> [What you are asked to do] Apart from the pictures, write out the records that follow exactly.

********************

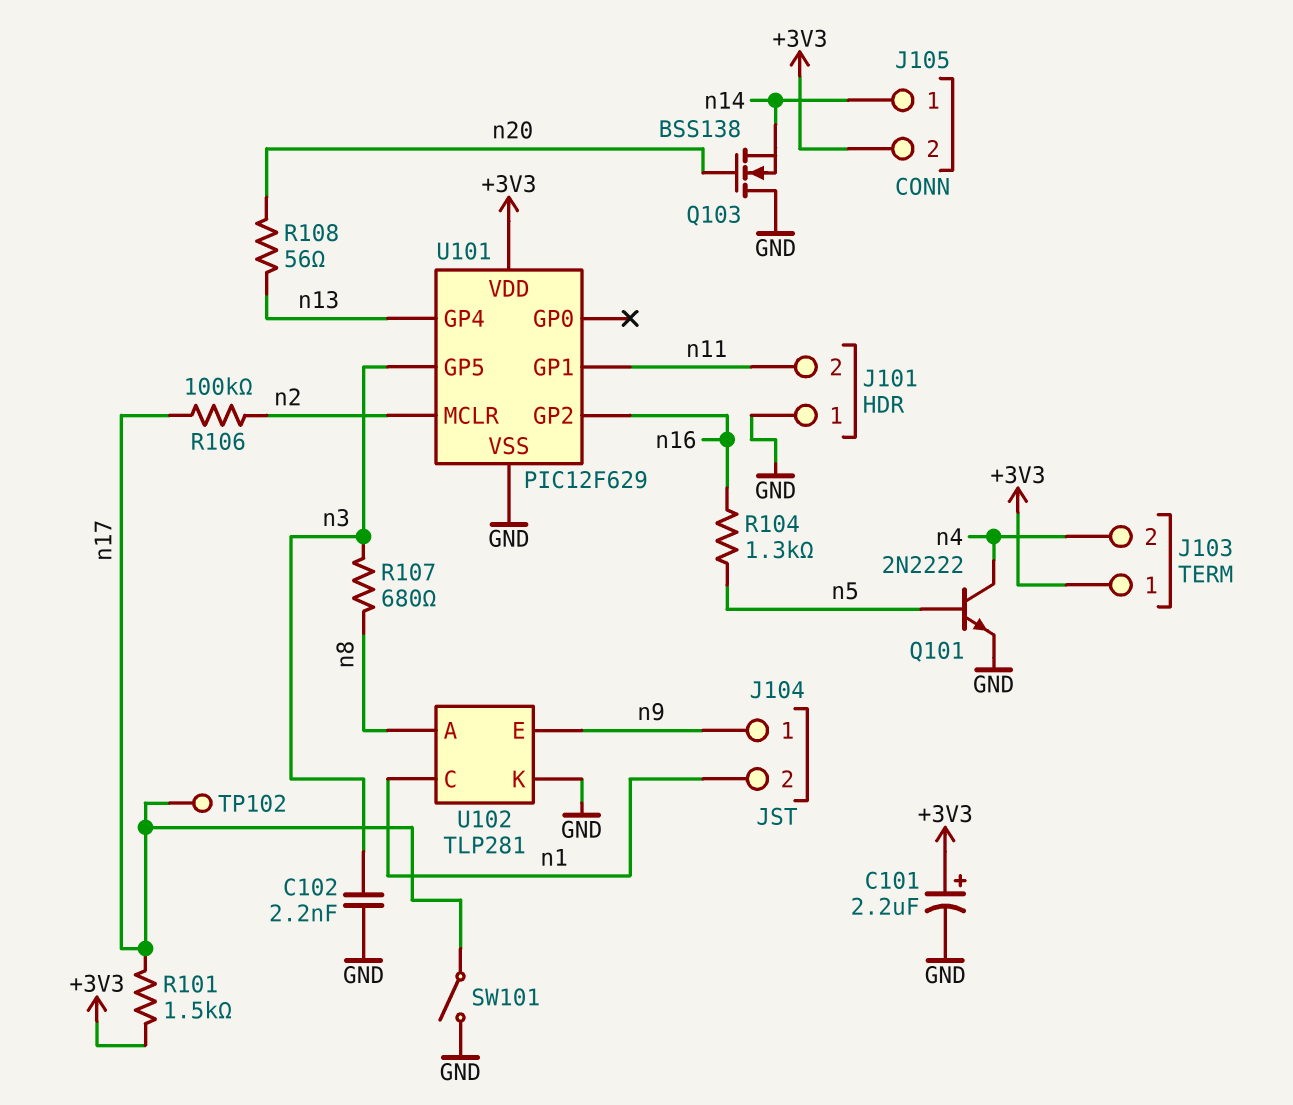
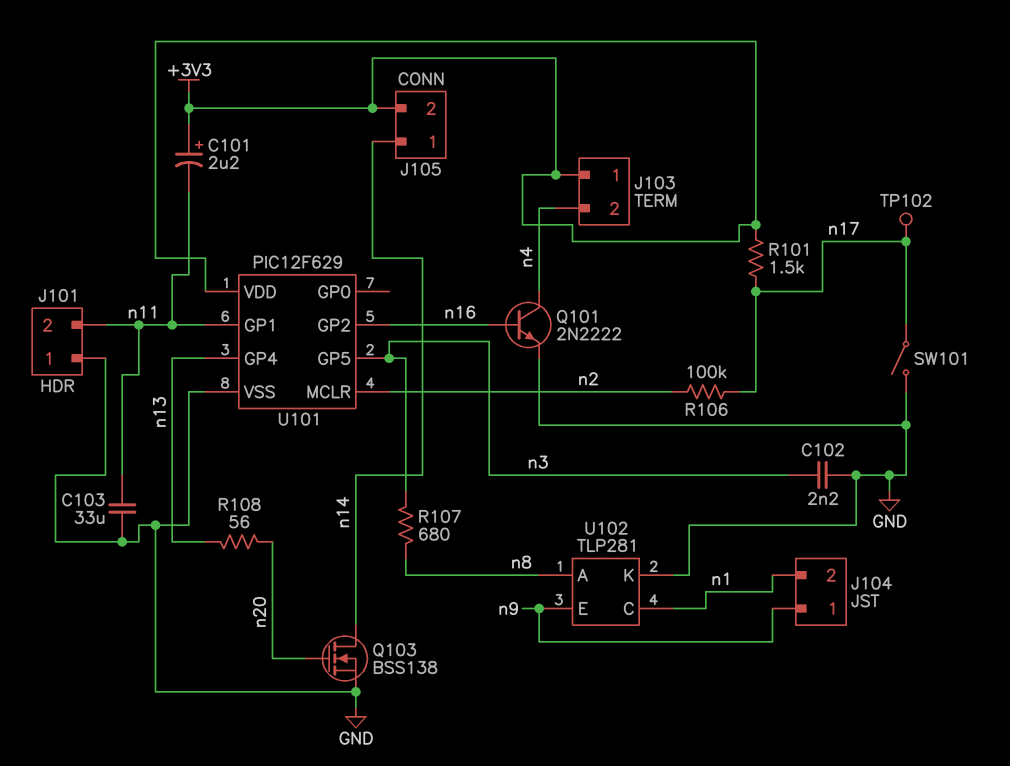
C101: 2.2uF (plus +3V3, minus GND) -> 2.2uF (plus +3V3, minus n11)
C103: none -> 33uF (GND, n11)
Q101: NPN 2N2222 (B n5, C n4, E GND) -> NPN 2N2222 (B n16, C n4, E GND)
Q103: NMOS BSS138 (G n20, D GND, S n14) -> NMOS BSS138 (G n20, D n14, S GND)
R104: 1.3k (n5, n16) -> none

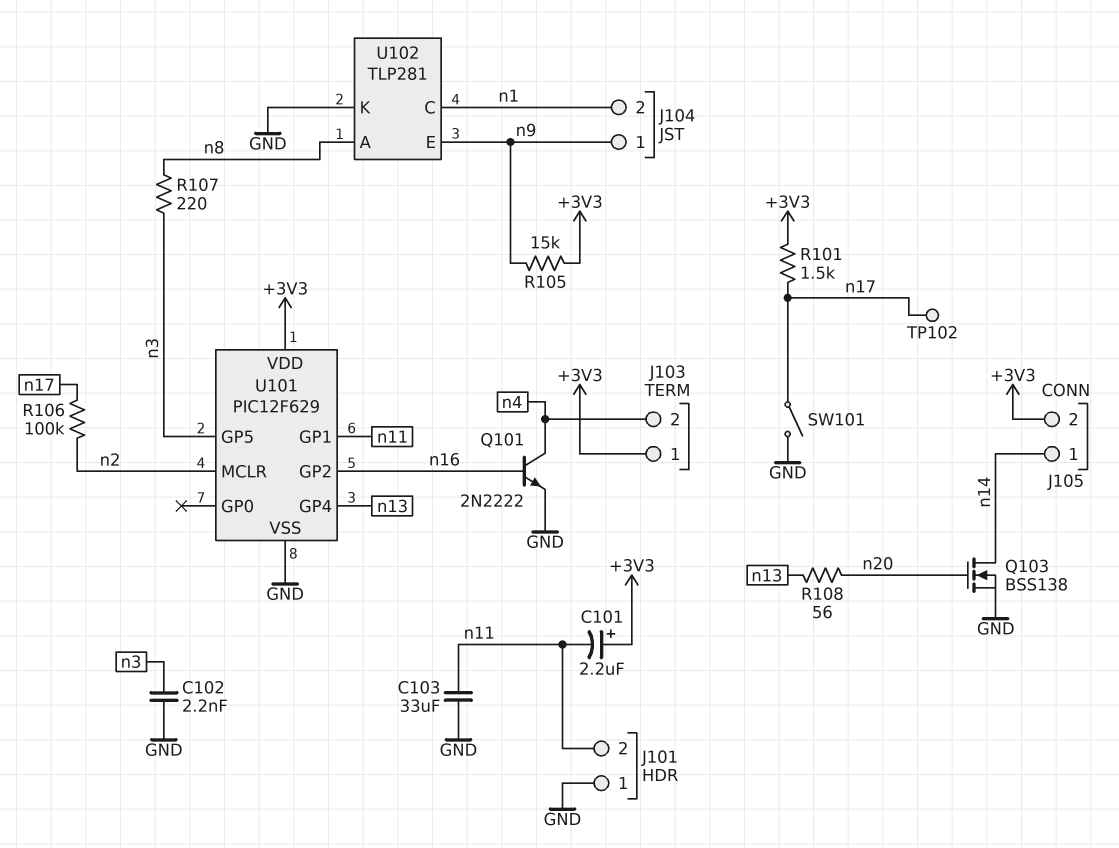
R105: none -> 15k (+3V3, n9)
R107: 680 (n3, n8) -> 220 (n3, n8)

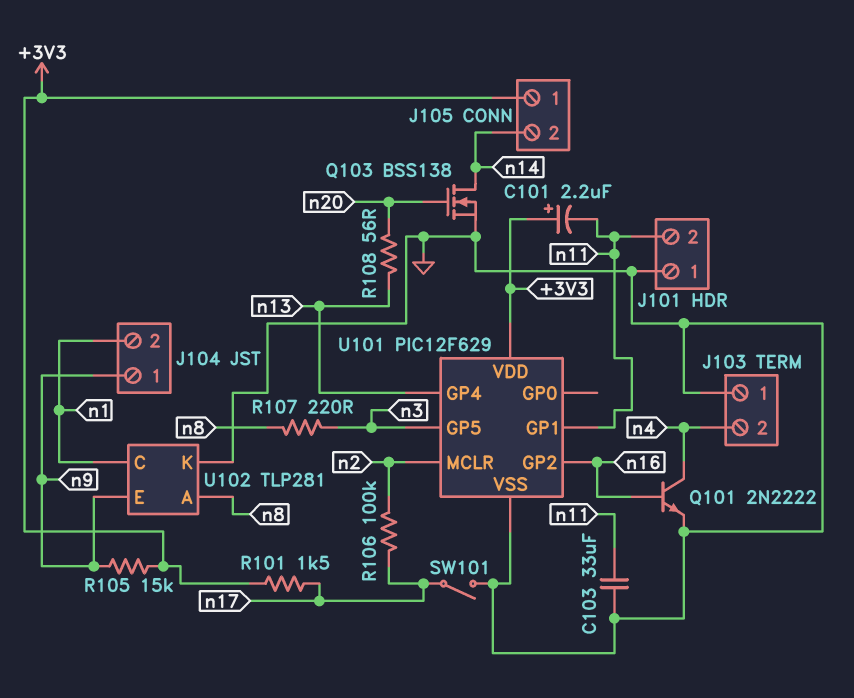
C102: 2.2nF (GND, n3) -> none
J103 pin 1: +3V3 -> GND
J105 pin 1: n14 -> +3V3
J105 pin 2: +3V3 -> n14
TP102: test point (n17) -> none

********************

> [Answer box]
C101: 2.2uF (plus +3V3, minus GND) -> 2.2uF (plus +3V3, minus n11)
C103: none -> 33uF (GND, n11)
Q101: NPN 2N2222 (B n5, C n4, E GND) -> NPN 2N2222 (B n16, C n4, E GND)
Q103: NMOS BSS138 (G n20, D GND, S n14) -> NMOS BSS138 (G n20, D n14, S GND)
R104: 1.3k (n5, n16) -> none

R105: none -> 15k (+3V3, n9)
R107: 680 (n3, n8) -> 220 (n3, n8)

C102: 2.2nF (GND, n3) -> none
J103 pin 1: +3V3 -> GND
J105 pin 1: n14 -> +3V3
J105 pin 2: +3V3 -> n14
TP102: test point (n17) -> none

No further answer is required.